• **ABOUT THIS EXERCISE**:
In the records below, find the line that contains "purple arrow: (42, 411)" and repeat it, along with each line after it, exactly as written.

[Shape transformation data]
++++++++
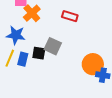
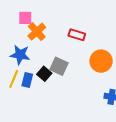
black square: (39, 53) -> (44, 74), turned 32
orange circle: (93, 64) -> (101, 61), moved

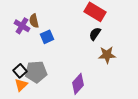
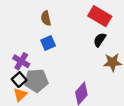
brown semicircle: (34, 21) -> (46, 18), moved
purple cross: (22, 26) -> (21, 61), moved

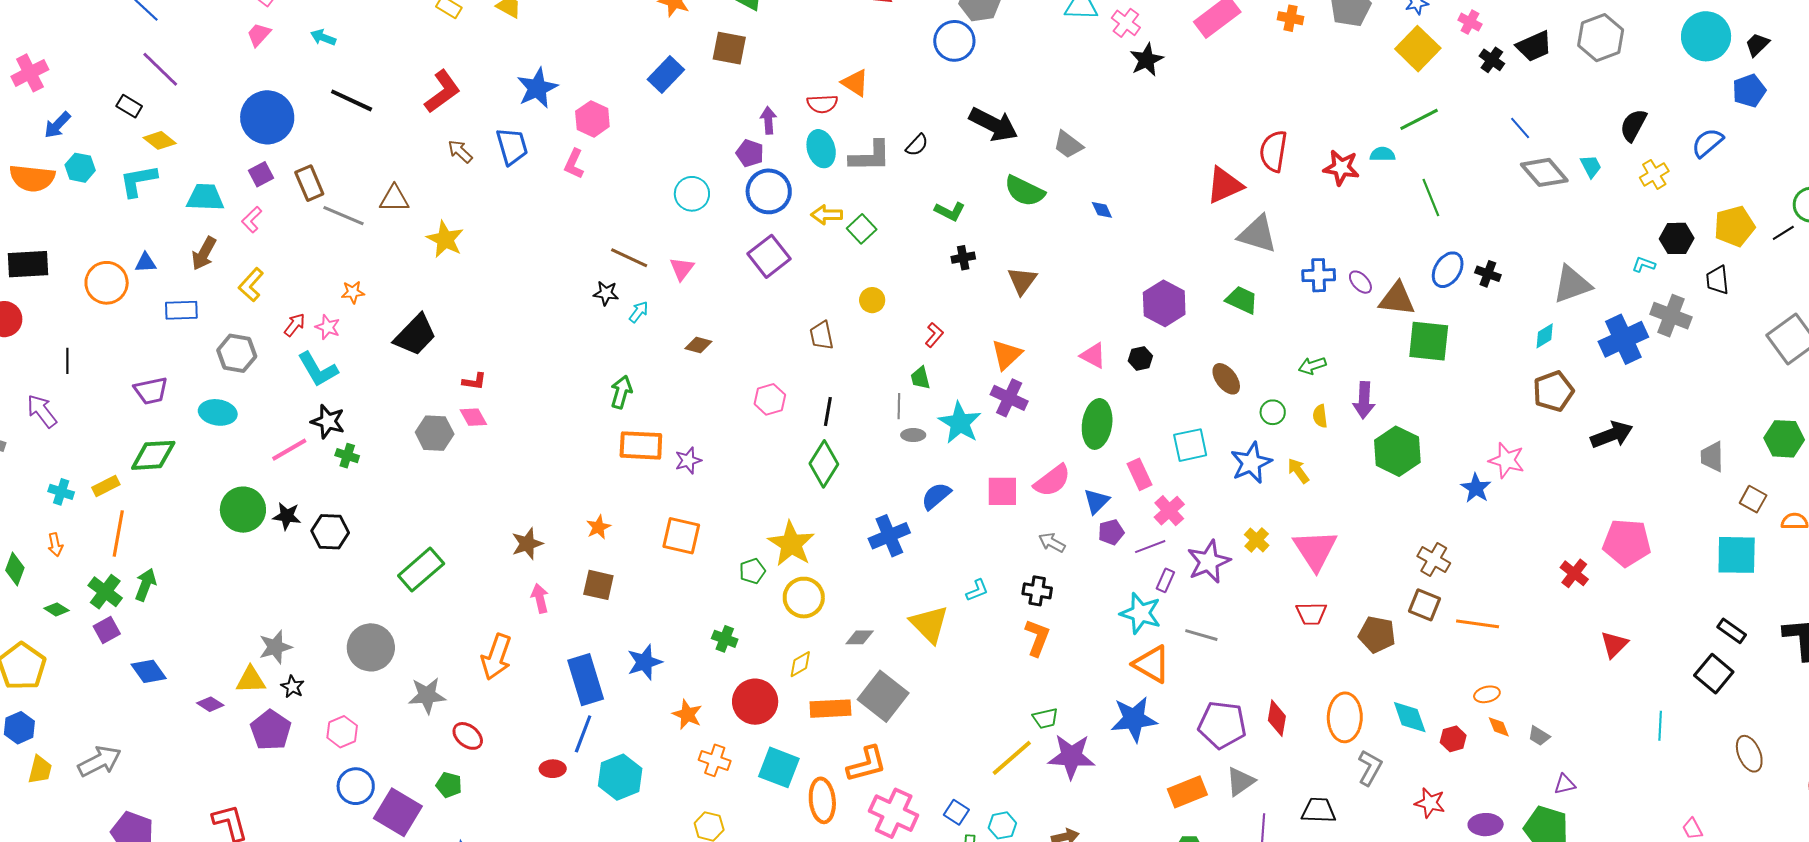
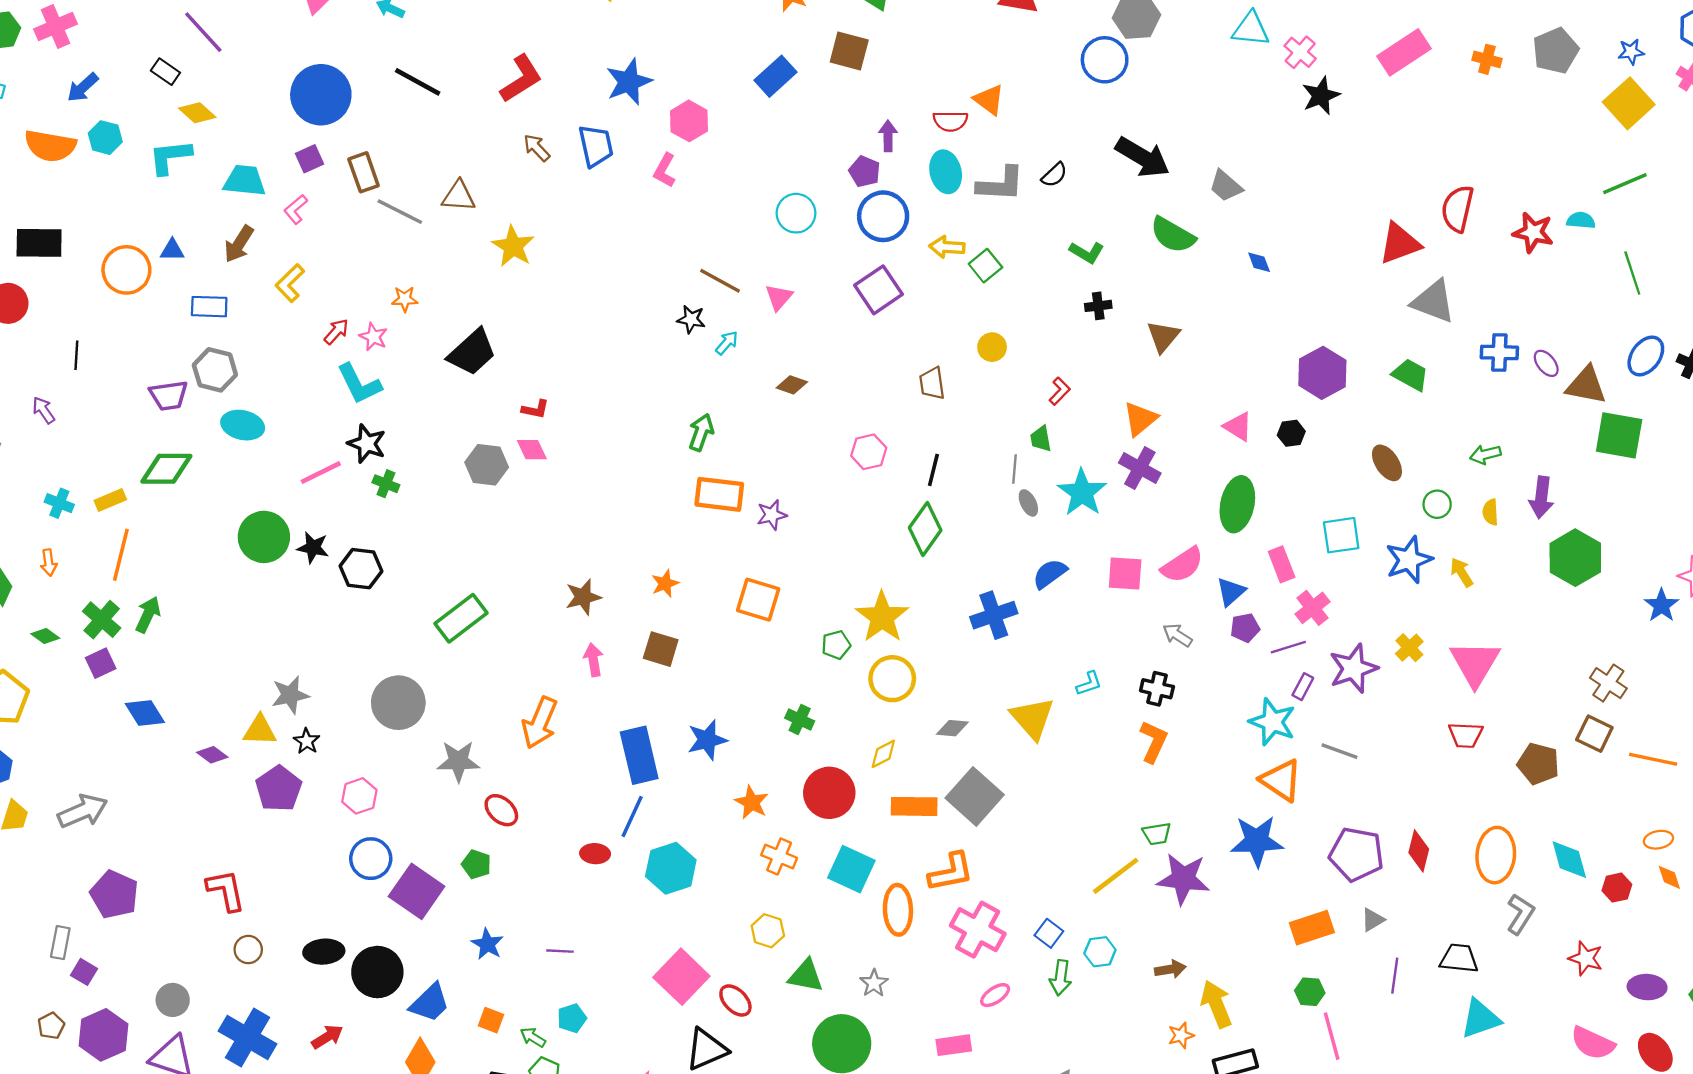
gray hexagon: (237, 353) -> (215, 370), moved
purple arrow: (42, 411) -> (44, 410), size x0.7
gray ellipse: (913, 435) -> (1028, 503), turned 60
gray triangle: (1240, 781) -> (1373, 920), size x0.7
++++++++
• **TASK RESPONSE**:
purple arrow: (42, 411) -> (44, 410), size x0.7
gray ellipse: (913, 435) -> (1028, 503), turned 60
gray triangle: (1240, 781) -> (1373, 920), size x0.7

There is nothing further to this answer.